EXTRACTED INFORMATION ::
□ □ □ □ □ □ □

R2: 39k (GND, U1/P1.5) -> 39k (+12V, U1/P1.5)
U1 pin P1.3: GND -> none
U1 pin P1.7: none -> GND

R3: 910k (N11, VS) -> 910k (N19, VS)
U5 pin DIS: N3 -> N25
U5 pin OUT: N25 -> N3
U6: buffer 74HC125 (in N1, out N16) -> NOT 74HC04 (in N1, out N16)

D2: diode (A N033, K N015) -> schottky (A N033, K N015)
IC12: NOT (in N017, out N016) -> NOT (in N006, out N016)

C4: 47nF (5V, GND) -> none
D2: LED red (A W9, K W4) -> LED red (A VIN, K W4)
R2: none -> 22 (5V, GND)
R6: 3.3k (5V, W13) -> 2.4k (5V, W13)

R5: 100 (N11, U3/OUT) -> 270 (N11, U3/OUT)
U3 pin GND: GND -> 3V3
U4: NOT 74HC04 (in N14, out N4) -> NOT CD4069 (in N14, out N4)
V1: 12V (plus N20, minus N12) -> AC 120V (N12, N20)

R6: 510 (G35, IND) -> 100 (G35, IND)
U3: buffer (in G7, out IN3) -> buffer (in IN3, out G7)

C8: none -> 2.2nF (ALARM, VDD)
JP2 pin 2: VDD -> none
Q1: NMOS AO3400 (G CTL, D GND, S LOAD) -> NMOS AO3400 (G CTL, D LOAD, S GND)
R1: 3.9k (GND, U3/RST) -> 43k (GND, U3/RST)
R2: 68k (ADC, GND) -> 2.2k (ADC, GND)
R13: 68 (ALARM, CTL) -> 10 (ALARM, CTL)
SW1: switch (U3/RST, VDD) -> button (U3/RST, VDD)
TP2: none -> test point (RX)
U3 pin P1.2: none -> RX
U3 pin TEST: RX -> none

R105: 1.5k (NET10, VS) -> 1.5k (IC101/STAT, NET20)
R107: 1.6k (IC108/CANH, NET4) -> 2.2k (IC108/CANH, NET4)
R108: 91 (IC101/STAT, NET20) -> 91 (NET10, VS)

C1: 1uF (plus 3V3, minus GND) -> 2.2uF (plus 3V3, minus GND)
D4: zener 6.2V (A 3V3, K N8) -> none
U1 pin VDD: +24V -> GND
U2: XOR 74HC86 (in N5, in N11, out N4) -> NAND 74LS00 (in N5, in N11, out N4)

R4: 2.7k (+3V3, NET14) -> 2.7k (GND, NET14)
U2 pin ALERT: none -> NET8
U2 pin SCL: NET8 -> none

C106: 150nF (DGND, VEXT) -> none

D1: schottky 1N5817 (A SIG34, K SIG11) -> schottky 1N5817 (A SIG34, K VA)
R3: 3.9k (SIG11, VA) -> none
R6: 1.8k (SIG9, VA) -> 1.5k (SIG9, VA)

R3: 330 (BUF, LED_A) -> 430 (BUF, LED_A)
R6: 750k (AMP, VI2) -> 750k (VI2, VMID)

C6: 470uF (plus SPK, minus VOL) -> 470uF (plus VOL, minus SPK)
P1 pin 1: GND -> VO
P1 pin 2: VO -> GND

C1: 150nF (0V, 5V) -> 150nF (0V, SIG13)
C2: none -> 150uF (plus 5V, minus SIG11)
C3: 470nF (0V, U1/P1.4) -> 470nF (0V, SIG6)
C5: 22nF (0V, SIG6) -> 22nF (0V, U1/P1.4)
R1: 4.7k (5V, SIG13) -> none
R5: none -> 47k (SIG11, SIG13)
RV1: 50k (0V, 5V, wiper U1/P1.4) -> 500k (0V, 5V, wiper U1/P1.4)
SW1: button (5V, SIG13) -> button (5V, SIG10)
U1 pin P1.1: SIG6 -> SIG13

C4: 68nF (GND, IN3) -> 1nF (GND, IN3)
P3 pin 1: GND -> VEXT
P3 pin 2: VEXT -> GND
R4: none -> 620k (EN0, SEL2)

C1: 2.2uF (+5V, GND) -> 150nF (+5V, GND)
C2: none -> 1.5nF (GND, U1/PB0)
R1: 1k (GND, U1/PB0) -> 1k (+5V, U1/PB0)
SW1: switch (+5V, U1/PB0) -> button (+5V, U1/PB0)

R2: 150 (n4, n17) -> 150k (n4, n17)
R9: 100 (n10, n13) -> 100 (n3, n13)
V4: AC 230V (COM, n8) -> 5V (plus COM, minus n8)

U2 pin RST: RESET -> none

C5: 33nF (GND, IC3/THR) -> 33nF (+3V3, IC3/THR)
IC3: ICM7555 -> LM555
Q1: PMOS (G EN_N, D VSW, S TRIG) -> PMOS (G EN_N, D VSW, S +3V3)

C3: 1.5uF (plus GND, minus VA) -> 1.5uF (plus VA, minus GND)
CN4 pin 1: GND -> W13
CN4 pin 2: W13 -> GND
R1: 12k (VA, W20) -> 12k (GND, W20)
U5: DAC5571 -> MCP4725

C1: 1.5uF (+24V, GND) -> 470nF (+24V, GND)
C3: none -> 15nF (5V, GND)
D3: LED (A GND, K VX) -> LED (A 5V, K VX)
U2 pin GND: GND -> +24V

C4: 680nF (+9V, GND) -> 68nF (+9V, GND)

□ □ □ □ □ □ □

TASK GOAL :: When the line with "U1 pin P1.7: none -> GND" is reached in the data above, start copying there, and copy each line exactly until the line with "SW1: button (5V, SIG13) -> button (5V, SIG10)" has been copied; copy nothing else.

OUTPUT BELOW ::
U1 pin P1.7: none -> GND

R3: 910k (N11, VS) -> 910k (N19, VS)
U5 pin DIS: N3 -> N25
U5 pin OUT: N25 -> N3
U6: buffer 74HC125 (in N1, out N16) -> NOT 74HC04 (in N1, out N16)

D2: diode (A N033, K N015) -> schottky (A N033, K N015)
IC12: NOT (in N017, out N016) -> NOT (in N006, out N016)

C4: 47nF (5V, GND) -> none
D2: LED red (A W9, K W4) -> LED red (A VIN, K W4)
R2: none -> 22 (5V, GND)
R6: 3.3k (5V, W13) -> 2.4k (5V, W13)

R5: 100 (N11, U3/OUT) -> 270 (N11, U3/OUT)
U3 pin GND: GND -> 3V3
U4: NOT 74HC04 (in N14, out N4) -> NOT CD4069 (in N14, out N4)
V1: 12V (plus N20, minus N12) -> AC 120V (N12, N20)

R6: 510 (G35, IND) -> 100 (G35, IND)
U3: buffer (in G7, out IN3) -> buffer (in IN3, out G7)

C8: none -> 2.2nF (ALARM, VDD)
JP2 pin 2: VDD -> none
Q1: NMOS AO3400 (G CTL, D GND, S LOAD) -> NMOS AO3400 (G CTL, D LOAD, S GND)
R1: 3.9k (GND, U3/RST) -> 43k (GND, U3/RST)
R2: 68k (ADC, GND) -> 2.2k (ADC, GND)
R13: 68 (ALARM, CTL) -> 10 (ALARM, CTL)
SW1: switch (U3/RST, VDD) -> button (U3/RST, VDD)
TP2: none -> test point (RX)
U3 pin P1.2: none -> RX
U3 pin TEST: RX -> none

R105: 1.5k (NET10, VS) -> 1.5k (IC101/STAT, NET20)
R107: 1.6k (IC108/CANH, NET4) -> 2.2k (IC108/CANH, NET4)
R108: 91 (IC101/STAT, NET20) -> 91 (NET10, VS)

C1: 1uF (plus 3V3, minus GND) -> 2.2uF (plus 3V3, minus GND)
D4: zener 6.2V (A 3V3, K N8) -> none
U1 pin VDD: +24V -> GND
U2: XOR 74HC86 (in N5, in N11, out N4) -> NAND 74LS00 (in N5, in N11, out N4)

R4: 2.7k (+3V3, NET14) -> 2.7k (GND, NET14)
U2 pin ALERT: none -> NET8
U2 pin SCL: NET8 -> none

C106: 150nF (DGND, VEXT) -> none

D1: schottky 1N5817 (A SIG34, K SIG11) -> schottky 1N5817 (A SIG34, K VA)
R3: 3.9k (SIG11, VA) -> none
R6: 1.8k (SIG9, VA) -> 1.5k (SIG9, VA)

R3: 330 (BUF, LED_A) -> 430 (BUF, LED_A)
R6: 750k (AMP, VI2) -> 750k (VI2, VMID)

C6: 470uF (plus SPK, minus VOL) -> 470uF (plus VOL, minus SPK)
P1 pin 1: GND -> VO
P1 pin 2: VO -> GND

C1: 150nF (0V, 5V) -> 150nF (0V, SIG13)
C2: none -> 150uF (plus 5V, minus SIG11)
C3: 470nF (0V, U1/P1.4) -> 470nF (0V, SIG6)
C5: 22nF (0V, SIG6) -> 22nF (0V, U1/P1.4)
R1: 4.7k (5V, SIG13) -> none
R5: none -> 47k (SIG11, SIG13)
RV1: 50k (0V, 5V, wiper U1/P1.4) -> 500k (0V, 5V, wiper U1/P1.4)
SW1: button (5V, SIG13) -> button (5V, SIG10)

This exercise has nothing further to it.